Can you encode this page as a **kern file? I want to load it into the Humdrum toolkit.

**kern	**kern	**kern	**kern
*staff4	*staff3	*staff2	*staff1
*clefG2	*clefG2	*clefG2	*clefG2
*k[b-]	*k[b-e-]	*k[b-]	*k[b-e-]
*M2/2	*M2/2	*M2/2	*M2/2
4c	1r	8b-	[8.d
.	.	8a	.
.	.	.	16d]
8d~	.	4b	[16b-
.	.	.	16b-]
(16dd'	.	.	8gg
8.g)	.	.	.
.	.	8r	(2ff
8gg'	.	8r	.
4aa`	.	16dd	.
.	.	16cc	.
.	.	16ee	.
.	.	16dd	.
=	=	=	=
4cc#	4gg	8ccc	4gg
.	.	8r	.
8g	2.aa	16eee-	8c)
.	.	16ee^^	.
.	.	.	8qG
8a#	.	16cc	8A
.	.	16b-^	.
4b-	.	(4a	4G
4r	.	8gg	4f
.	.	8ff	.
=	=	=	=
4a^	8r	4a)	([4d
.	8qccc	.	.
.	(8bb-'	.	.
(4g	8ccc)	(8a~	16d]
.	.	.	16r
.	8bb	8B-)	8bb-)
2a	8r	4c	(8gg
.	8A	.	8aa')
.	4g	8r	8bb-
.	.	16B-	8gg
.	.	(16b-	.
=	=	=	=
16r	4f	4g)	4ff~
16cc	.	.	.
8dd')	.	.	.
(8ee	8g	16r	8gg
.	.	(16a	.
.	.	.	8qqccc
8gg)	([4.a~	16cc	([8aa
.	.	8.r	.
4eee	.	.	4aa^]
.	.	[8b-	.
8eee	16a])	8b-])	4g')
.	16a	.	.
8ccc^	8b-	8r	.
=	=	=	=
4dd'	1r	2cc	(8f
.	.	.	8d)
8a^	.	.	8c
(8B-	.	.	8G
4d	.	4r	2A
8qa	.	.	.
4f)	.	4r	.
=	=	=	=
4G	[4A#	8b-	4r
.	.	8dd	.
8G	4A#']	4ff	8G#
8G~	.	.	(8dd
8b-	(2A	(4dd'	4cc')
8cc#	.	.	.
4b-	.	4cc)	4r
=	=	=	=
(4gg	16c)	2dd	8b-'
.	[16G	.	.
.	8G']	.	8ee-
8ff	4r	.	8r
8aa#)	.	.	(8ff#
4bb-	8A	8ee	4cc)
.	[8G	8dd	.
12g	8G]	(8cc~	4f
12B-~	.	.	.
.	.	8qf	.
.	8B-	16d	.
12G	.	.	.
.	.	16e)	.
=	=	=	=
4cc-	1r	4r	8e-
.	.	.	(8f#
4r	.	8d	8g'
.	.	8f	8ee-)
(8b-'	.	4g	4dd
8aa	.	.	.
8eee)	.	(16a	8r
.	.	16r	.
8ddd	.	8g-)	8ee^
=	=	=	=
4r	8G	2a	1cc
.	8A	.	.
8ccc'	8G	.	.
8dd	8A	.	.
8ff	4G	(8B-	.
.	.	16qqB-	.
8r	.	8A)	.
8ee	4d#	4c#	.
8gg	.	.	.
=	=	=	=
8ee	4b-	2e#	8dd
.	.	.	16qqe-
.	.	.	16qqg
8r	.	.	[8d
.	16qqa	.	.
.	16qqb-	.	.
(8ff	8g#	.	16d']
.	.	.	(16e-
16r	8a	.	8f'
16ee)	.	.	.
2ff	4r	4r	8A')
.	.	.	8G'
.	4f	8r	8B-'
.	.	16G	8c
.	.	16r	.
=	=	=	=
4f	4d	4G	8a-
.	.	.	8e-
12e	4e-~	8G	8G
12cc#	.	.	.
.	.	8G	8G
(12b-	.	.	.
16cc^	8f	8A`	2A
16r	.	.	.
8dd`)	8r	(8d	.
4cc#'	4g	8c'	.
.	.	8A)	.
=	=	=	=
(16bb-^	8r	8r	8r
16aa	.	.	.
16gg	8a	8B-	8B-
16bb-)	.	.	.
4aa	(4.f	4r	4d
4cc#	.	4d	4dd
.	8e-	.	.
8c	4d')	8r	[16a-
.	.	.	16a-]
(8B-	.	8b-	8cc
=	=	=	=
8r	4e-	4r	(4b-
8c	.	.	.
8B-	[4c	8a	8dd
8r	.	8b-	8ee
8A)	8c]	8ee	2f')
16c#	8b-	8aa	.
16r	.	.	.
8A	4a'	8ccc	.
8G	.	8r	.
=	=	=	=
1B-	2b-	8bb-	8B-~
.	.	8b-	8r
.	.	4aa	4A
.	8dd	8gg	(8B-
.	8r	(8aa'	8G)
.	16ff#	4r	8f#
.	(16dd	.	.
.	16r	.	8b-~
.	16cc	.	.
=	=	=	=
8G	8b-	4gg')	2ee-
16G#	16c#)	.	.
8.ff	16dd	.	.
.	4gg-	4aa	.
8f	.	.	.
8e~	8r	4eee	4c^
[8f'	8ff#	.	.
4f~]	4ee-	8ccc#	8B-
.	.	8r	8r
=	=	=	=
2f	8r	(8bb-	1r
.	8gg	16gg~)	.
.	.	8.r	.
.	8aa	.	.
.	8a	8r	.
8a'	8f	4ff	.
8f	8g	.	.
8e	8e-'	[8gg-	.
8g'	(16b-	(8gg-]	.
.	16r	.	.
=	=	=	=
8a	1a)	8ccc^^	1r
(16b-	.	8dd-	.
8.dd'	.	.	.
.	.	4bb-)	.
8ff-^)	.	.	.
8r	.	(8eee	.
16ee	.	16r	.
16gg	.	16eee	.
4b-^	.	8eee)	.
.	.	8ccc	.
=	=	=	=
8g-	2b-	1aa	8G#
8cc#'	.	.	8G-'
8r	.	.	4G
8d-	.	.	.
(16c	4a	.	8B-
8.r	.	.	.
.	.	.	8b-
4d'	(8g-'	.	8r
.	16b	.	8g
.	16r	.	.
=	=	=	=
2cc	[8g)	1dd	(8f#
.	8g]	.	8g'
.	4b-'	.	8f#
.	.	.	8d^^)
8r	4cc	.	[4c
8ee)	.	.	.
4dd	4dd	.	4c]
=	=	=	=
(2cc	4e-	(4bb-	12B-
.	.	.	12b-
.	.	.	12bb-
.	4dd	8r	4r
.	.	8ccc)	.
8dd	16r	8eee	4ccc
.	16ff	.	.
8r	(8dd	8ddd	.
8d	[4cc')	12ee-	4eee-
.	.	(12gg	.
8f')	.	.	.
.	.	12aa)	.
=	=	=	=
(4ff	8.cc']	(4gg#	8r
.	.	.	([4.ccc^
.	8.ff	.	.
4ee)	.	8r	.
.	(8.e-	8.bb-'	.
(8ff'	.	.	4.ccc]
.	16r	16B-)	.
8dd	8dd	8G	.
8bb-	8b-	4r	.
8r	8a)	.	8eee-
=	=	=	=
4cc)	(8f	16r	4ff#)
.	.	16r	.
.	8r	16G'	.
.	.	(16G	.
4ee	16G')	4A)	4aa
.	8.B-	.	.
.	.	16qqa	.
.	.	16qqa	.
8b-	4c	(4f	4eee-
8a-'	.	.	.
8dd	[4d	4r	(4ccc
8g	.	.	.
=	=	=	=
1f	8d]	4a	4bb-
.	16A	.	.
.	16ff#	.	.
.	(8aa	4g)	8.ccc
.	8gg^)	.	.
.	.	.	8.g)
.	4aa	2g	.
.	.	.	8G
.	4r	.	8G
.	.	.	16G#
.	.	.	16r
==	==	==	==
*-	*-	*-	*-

____________________

→ DIRECTIVE
Find every line in the material above that contains the string "kern", and copy each of those lines.

→ FULL OUTPUT
Can you encode this page as a **kern file? I want to load it into the Humdrum toolkit.
**kern	**kern	**kern	**kern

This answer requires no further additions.